● **What you are asked to do**: Once the line with "floor lamp: (333, 395)" has been located in the records below, set down that line and all subsequent lines exactly, omitting the pictures.

● **Supplied records**:
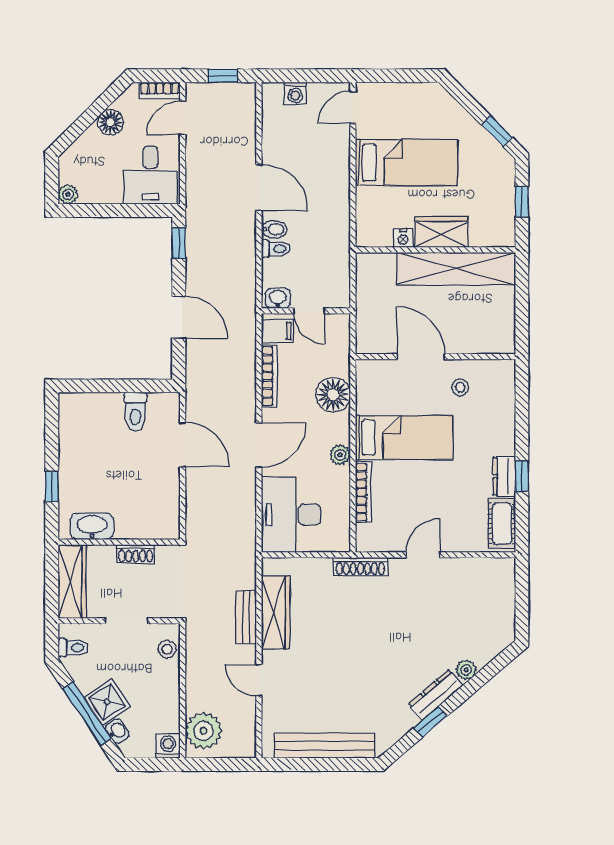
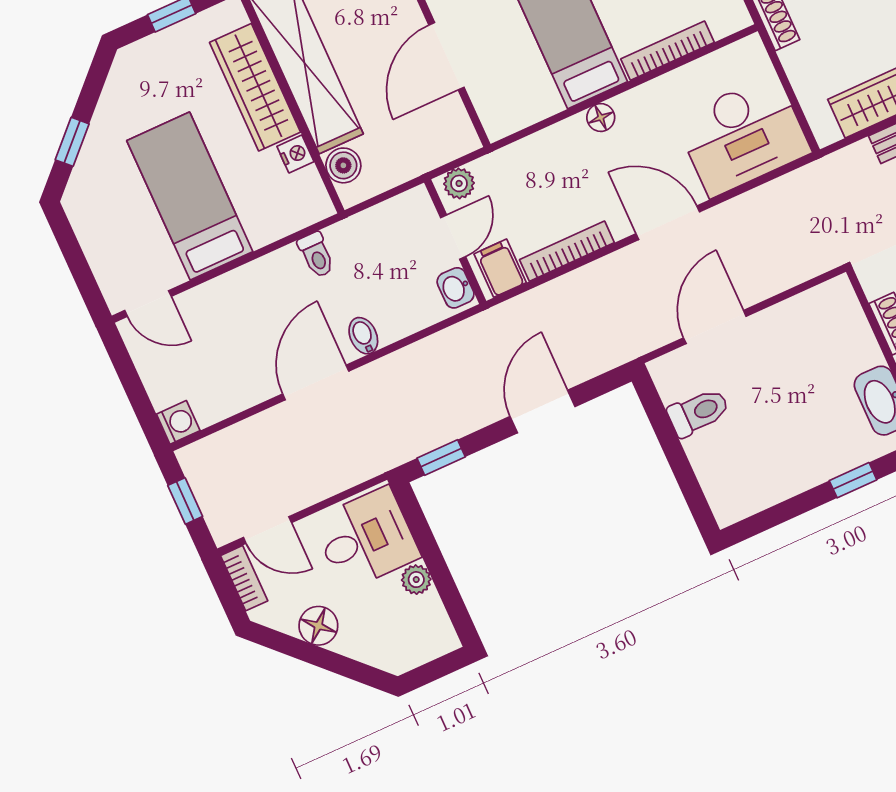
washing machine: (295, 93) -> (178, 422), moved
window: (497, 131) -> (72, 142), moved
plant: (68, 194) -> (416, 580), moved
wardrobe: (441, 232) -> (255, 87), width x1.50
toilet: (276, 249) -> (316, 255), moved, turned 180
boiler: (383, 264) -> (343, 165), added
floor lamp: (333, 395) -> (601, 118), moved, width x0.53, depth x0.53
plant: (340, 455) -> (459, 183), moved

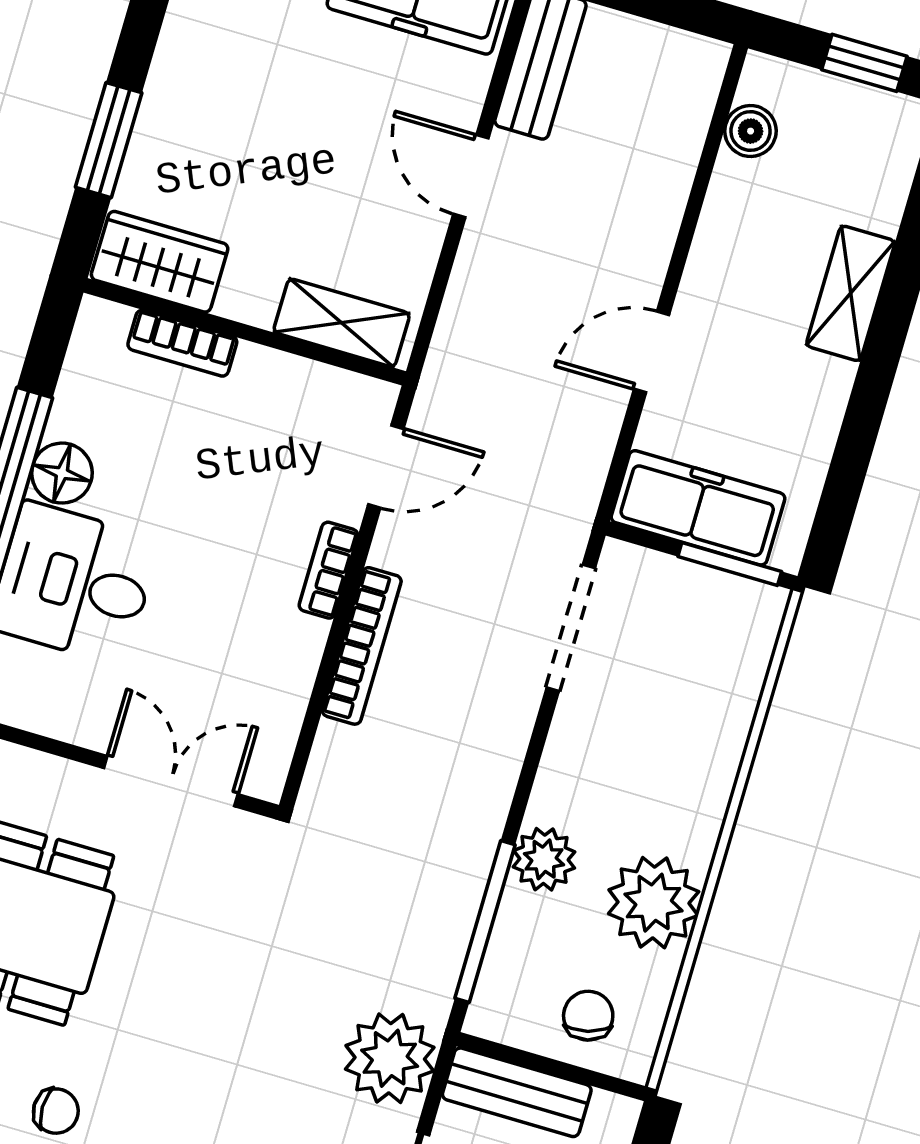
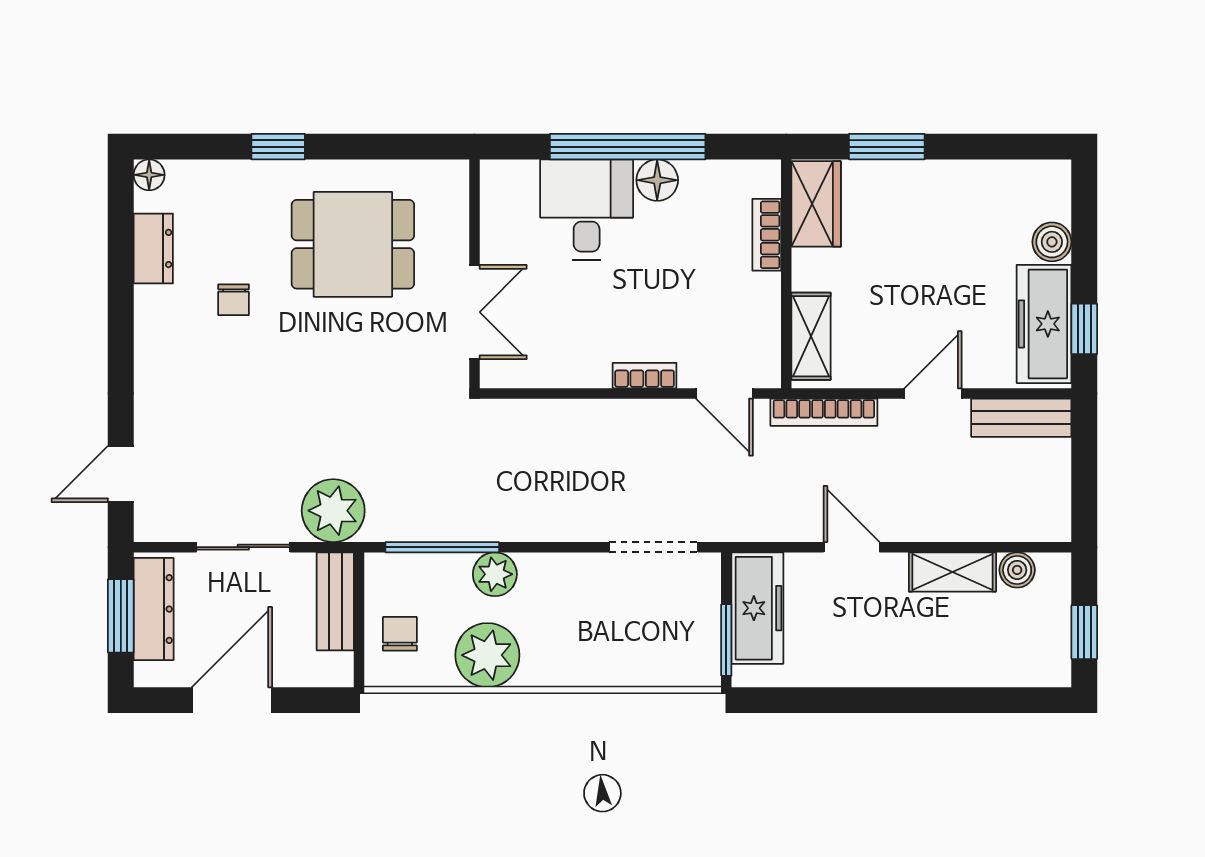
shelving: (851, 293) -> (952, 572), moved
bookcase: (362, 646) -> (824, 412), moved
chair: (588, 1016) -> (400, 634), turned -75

● **Task solution**:
floor lamp: (333, 395) -> (601, 118), moved, width x0.53, depth x0.53
plant: (340, 455) -> (459, 183), moved

shelving: (851, 293) -> (952, 572), moved
bookcase: (362, 646) -> (824, 412), moved
chair: (588, 1016) -> (400, 634), turned -75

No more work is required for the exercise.